Exercise: Quote every one of the rows below verbatim, leaving the pictures out of your answer.

Dataset excerpts:
>> BEGIN

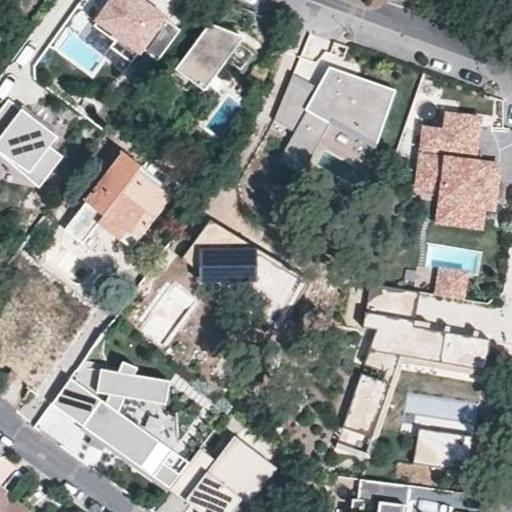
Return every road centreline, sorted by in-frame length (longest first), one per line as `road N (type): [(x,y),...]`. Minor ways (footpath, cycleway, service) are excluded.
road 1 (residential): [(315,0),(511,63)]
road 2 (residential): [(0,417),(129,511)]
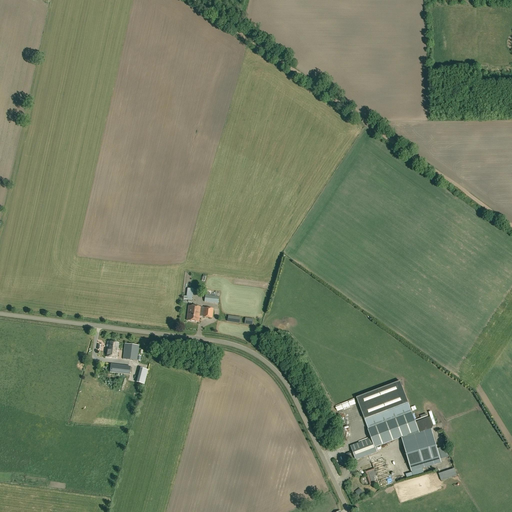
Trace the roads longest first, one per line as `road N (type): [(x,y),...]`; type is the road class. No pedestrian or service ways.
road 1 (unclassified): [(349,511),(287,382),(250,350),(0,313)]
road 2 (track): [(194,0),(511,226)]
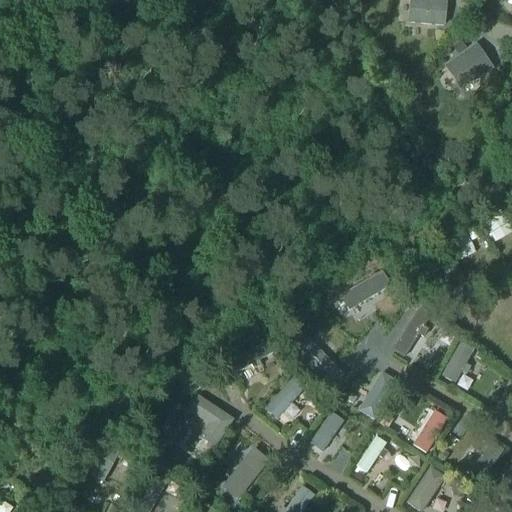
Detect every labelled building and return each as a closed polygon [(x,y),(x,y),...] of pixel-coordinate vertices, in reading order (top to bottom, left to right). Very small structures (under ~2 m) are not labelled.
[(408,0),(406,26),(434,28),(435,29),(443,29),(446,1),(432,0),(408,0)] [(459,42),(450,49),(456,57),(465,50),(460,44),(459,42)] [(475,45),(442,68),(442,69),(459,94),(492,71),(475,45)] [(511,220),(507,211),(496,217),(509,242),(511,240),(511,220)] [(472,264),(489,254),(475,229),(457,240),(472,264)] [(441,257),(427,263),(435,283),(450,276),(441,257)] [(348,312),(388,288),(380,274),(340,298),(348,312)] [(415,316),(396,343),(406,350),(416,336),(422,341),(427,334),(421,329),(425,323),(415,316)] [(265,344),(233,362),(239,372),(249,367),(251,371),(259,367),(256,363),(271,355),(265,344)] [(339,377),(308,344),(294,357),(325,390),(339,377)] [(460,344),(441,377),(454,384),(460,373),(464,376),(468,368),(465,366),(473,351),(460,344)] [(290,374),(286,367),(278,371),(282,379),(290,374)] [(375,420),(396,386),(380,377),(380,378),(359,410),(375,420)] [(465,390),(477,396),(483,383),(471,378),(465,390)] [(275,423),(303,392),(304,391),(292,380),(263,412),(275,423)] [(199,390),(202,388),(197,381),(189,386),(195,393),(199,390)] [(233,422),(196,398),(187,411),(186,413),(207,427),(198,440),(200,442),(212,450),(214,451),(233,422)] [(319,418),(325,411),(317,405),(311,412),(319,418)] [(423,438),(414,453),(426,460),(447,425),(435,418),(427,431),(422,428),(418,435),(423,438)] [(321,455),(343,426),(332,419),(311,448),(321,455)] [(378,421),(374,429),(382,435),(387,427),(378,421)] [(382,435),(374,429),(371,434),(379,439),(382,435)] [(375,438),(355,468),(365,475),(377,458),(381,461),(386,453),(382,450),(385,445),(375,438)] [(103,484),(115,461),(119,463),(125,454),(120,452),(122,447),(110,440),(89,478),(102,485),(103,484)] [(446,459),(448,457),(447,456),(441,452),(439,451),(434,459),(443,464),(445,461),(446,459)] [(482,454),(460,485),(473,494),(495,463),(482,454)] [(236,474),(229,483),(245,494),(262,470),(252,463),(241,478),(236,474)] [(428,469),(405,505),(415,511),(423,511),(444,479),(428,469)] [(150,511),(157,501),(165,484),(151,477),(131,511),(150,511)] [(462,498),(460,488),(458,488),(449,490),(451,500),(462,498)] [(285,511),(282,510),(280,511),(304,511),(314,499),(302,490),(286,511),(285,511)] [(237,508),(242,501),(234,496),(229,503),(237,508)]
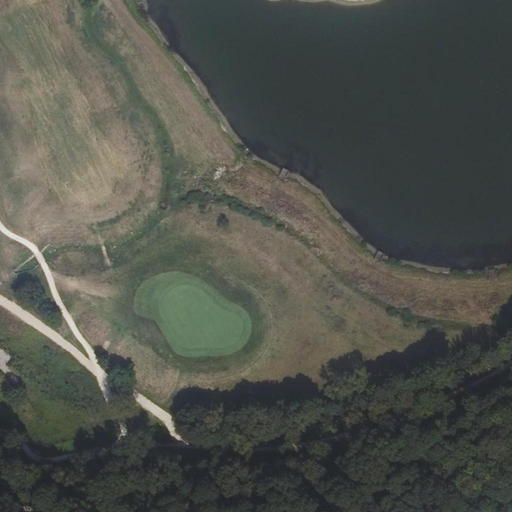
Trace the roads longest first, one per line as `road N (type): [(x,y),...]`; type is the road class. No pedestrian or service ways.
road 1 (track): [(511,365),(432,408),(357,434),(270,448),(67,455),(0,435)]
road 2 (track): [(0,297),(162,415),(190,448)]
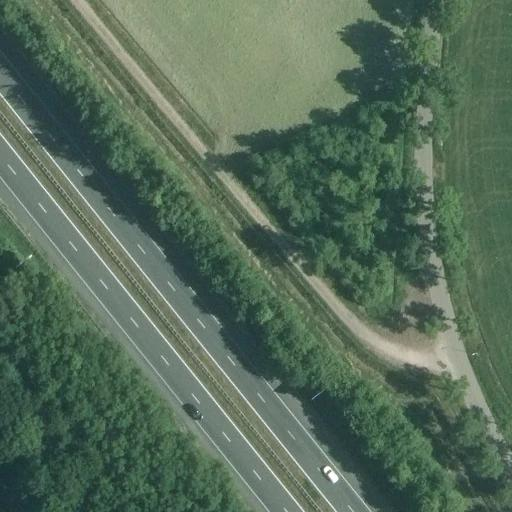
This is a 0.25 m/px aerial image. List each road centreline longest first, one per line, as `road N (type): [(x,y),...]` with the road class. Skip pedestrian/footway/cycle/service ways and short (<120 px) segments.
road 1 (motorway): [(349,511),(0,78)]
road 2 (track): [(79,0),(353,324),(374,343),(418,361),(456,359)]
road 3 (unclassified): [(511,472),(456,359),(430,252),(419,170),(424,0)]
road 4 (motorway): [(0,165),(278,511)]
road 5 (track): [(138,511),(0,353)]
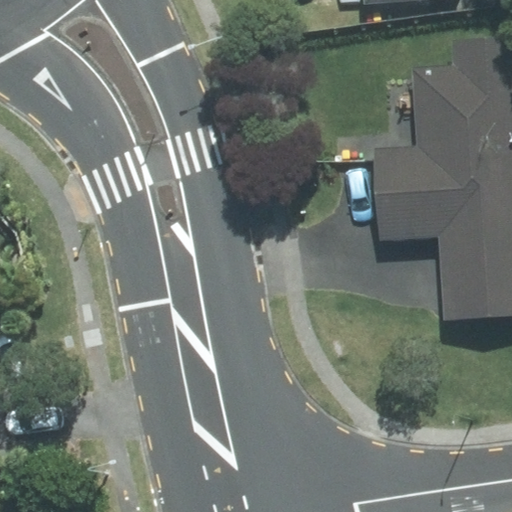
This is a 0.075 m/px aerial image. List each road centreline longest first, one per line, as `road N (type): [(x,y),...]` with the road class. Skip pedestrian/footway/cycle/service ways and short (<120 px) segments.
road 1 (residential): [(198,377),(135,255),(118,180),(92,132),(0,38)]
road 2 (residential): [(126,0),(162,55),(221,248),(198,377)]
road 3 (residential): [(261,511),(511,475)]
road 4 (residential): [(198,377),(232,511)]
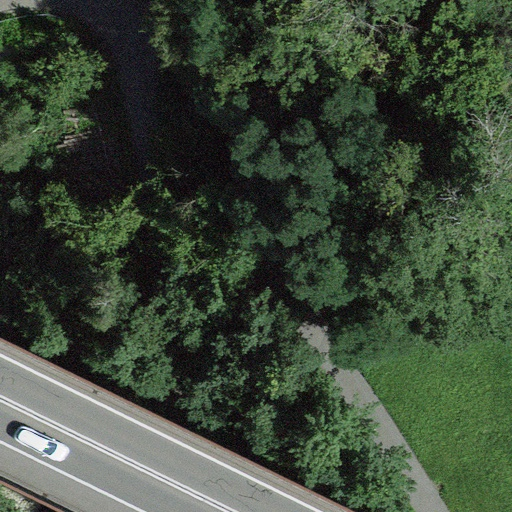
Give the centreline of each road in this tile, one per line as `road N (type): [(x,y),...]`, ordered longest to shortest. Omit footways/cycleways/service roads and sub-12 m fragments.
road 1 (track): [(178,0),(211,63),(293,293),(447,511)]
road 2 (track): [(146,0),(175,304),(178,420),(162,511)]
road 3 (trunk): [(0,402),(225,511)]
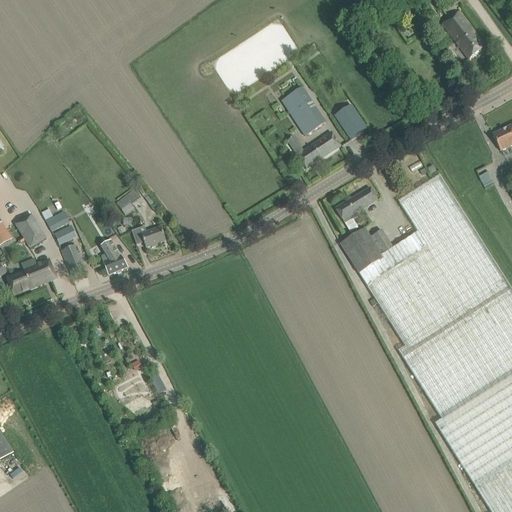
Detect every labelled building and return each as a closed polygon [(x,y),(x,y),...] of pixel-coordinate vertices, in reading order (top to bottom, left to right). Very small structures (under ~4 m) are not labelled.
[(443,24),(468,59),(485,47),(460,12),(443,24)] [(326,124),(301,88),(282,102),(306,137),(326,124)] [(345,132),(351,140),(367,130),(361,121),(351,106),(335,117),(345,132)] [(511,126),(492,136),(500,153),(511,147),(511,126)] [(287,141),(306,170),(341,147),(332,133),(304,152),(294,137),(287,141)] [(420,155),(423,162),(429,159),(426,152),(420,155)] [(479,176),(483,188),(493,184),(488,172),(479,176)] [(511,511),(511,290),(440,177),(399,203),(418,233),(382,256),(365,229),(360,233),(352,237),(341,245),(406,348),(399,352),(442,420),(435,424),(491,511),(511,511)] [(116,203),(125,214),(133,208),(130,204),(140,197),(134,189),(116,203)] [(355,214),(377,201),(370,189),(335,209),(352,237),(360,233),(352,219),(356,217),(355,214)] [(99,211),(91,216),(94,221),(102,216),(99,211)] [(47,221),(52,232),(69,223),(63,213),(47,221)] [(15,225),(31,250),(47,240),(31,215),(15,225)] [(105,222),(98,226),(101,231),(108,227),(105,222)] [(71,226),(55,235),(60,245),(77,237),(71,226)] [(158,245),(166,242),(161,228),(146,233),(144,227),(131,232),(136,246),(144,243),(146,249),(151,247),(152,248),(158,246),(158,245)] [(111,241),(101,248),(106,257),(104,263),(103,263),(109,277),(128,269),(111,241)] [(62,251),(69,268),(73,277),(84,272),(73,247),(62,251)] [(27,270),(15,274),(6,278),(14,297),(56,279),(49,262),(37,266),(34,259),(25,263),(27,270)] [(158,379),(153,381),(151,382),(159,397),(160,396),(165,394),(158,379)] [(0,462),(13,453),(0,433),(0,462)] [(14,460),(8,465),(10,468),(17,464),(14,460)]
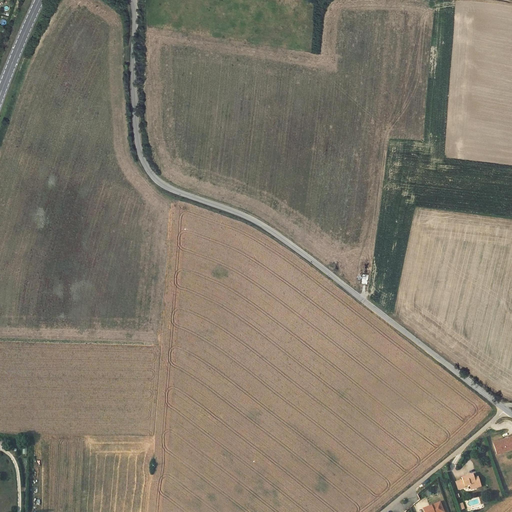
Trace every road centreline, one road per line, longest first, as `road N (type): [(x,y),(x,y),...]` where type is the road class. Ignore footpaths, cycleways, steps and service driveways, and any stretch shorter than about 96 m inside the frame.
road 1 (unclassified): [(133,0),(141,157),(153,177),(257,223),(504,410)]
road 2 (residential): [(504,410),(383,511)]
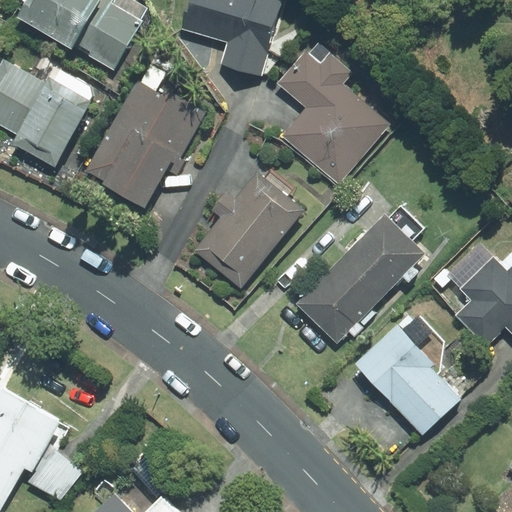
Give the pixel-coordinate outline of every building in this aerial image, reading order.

>> END

The response:
Return every road centreline, sorted by in-frame length (longest first), one per line as `road N (type): [(x,y),...]`. Minor ways (footpath, cycleway, service) are excluded.
road 1 (residential): [(315,0),(511,63)]
road 2 (residential): [(0,417),(129,511)]
Trace the roads longest first, one per line as `road N (type): [(x,y),...]`; type is the road class. No pedestrian or service ways.
road 1 (unclassified): [(349,511),(287,382),(250,350),(0,313)]
road 2 (track): [(194,0),(511,226)]
Detect every labelled building and return each as a closed polygon [(x,y),(x,y),...] of pixel-coordinate vertices, in reading order (top to bottom, left to right). Very small structures (under ~2 m) are not labelled.
[(408,0),(406,26),(434,28),(435,29),(443,29),(446,1),(432,0),(408,0)] [(459,42),(450,49),(456,57),(465,50),(460,44),(459,42)] [(475,45),(442,68),(442,69),(459,94),(492,71),(475,45)] [(511,220),(507,211),(496,217),(509,242),(511,240),(511,220)] [(472,264),(489,254),(475,229),(457,240),(472,264)] [(441,257),(427,263),(435,283),(450,276),(441,257)] [(348,312),(388,288),(380,274),(340,298),(348,312)] [(415,316),(396,343),(406,350),(416,336),(422,341),(427,334),(421,329),(425,323),(415,316)] [(265,344),(233,362),(239,372),(249,367),(251,371),(259,367),(256,363),(271,355),(265,344)] [(339,377),(308,344),(294,357),(325,390),(339,377)] [(460,344),(441,377),(454,384),(460,373),(464,376),(468,368),(465,366),(473,351),(460,344)] [(290,374),(286,367),(278,371),(282,379),(290,374)] [(375,420),(396,386),(380,377),(380,378),(359,410),(375,420)] [(465,390),(477,396),(483,383),(471,378),(465,390)] [(275,423),(303,392),(304,391),(292,380),(263,412),(275,423)] [(199,390),(202,388),(197,381),(189,386),(195,393),(199,390)] [(233,422),(196,398),(187,411),(186,413),(207,427),(198,440),(200,442),(212,450),(214,451),(233,422)] [(319,418),(325,411),(317,405),(311,412),(319,418)] [(423,438),(414,453),(426,460),(447,425),(435,418),(427,431),(422,428),(418,435),(423,438)] [(321,455),(343,426),(332,419),(311,448),(321,455)] [(378,421),(374,429),(382,435),(387,427),(378,421)] [(382,435),(374,429),(371,434),(379,439),(382,435)] [(375,438),(355,468),(365,475),(377,458),(381,461),(386,453),(382,450),(385,445),(375,438)] [(103,484),(115,461),(119,463),(125,454),(120,452),(122,447),(110,440),(89,478),(102,485),(103,484)] [(446,459),(448,457),(447,456),(441,452),(439,451),(434,459),(443,464),(445,461),(446,459)] [(482,454),(460,485),(473,494),(495,463),(482,454)] [(236,474),(229,483),(245,494),(262,470),(252,463),(241,478),(236,474)] [(428,469),(405,505),(415,511),(423,511),(444,479),(428,469)] [(150,511),(157,501),(165,484),(151,477),(131,511),(150,511)] [(462,498),(460,488),(458,488),(449,490),(451,500),(462,498)] [(285,511),(282,510),(280,511),(304,511),(314,499),(302,490),(286,511),(285,511)] [(237,508),(242,501),(234,496),(229,503),(237,508)]
Trace the roads longest first, one per line as `road N (type): [(x,y),...]`; type is the road class. No pedestrian or service ways.
road 1 (track): [(511,365),(432,408),(357,434),(270,448),(67,455),(0,435)]
road 2 (track): [(0,297),(162,415),(190,448)]
This is a 0.25 m/px aerial image. List each road centreline longest first, one per line, as `road N (type): [(x,y),...]` with the road class. Skip pedestrian/footway/cycle/service ways and short (<120 px) segments.
road 1 (motorway): [(349,511),(0,78)]
road 2 (track): [(79,0),(353,324),(374,343),(418,361),(456,359)]
road 3 (unclassified): [(511,472),(456,359),(430,252),(419,170),(424,0)]
road 4 (motorway): [(0,165),(278,511)]
road 5 (track): [(138,511),(0,353)]
This is a 0.075 m/px aerial image. List each road centreline longest first, one per line, as `road N (type): [(x,y),...]` with the road class. Skip pedestrian/footway/cycle/service ways and short (<120 px) segments.
road 1 (residential): [(198,377),(135,255),(118,180),(92,132),(0,38)]
road 2 (residential): [(126,0),(162,55),(221,248),(198,377)]
road 3 (residential): [(261,511),(511,475)]
road 4 (residential): [(198,377),(232,511)]
Give the centreline of each road in this tile, one per line as `road N (type): [(x,y),...]`, ordered longest to shortest. Omit footways/cycleways/service roads and sub-12 m fragments.
road 1 (track): [(178,0),(211,63),(293,293),(447,511)]
road 2 (track): [(146,0),(175,304),(178,420),(162,511)]
road 3 (trunk): [(0,402),(225,511)]
Detect every labelled building and return each as a closed polygon [(x,y),(x,y),...] of pixel-coordinate vertices, in reading order (top to bottom, left to right). Very small structures (under ~4 m) are not labelled.
[(443,24),(468,59),(485,47),(460,12),(443,24)] [(326,124),(301,88),(282,102),(306,137),(326,124)] [(345,132),(351,140),(367,130),(361,121),(351,106),(335,117),(345,132)] [(511,126),(492,136),(500,153),(511,147),(511,126)] [(287,141),(306,170),(341,147),(332,133),(304,152),(294,137),(287,141)] [(420,155),(423,162),(429,159),(426,152),(420,155)] [(479,176),(483,188),(493,184),(488,172),(479,176)] [(511,511),(511,290),(440,177),(399,203),(418,233),(382,256),(365,229),(360,233),(352,237),(341,245),(406,348),(399,352),(442,420),(435,424),(491,511),(511,511)] [(116,203),(125,214),(133,208),(130,204),(140,197),(134,189),(116,203)] [(355,214),(377,201),(370,189),(335,209),(352,237),(360,233),(352,219),(356,217),(355,214)] [(99,211),(91,216),(94,221),(102,216),(99,211)] [(47,221),(52,232),(69,223),(63,213),(47,221)] [(15,225),(31,250),(47,240),(31,215),(15,225)] [(105,222),(98,226),(101,231),(108,227),(105,222)] [(71,226),(55,235),(60,245),(77,237),(71,226)] [(158,245),(166,242),(161,228),(146,233),(144,227),(131,232),(136,246),(144,243),(146,249),(151,247),(152,248),(158,246),(158,245)] [(111,241),(101,248),(106,257),(104,263),(103,263),(109,277),(128,269),(111,241)] [(62,251),(69,268),(73,277),(84,272),(73,247),(62,251)] [(27,270),(15,274),(6,278),(14,297),(56,279),(49,262),(37,266),(34,259),(25,263),(27,270)] [(158,379),(153,381),(151,382),(159,397),(160,396),(165,394),(158,379)] [(0,462),(13,453),(0,433),(0,462)] [(14,460),(8,465),(10,468),(17,464),(14,460)]
Trace every road centreline, one road per line, longest first, as `road N (type): [(x,y),(x,y),...]` where type is the road class. Ignore footpaths, cycleways, steps and service driveways, and any stretch shorter than about 96 m inside the frame.
road 1 (unclassified): [(133,0),(141,157),(153,177),(257,223),(504,410)]
road 2 (residential): [(504,410),(383,511)]
Give the pixel-coordinate outline of every building in this aerial image, reading order.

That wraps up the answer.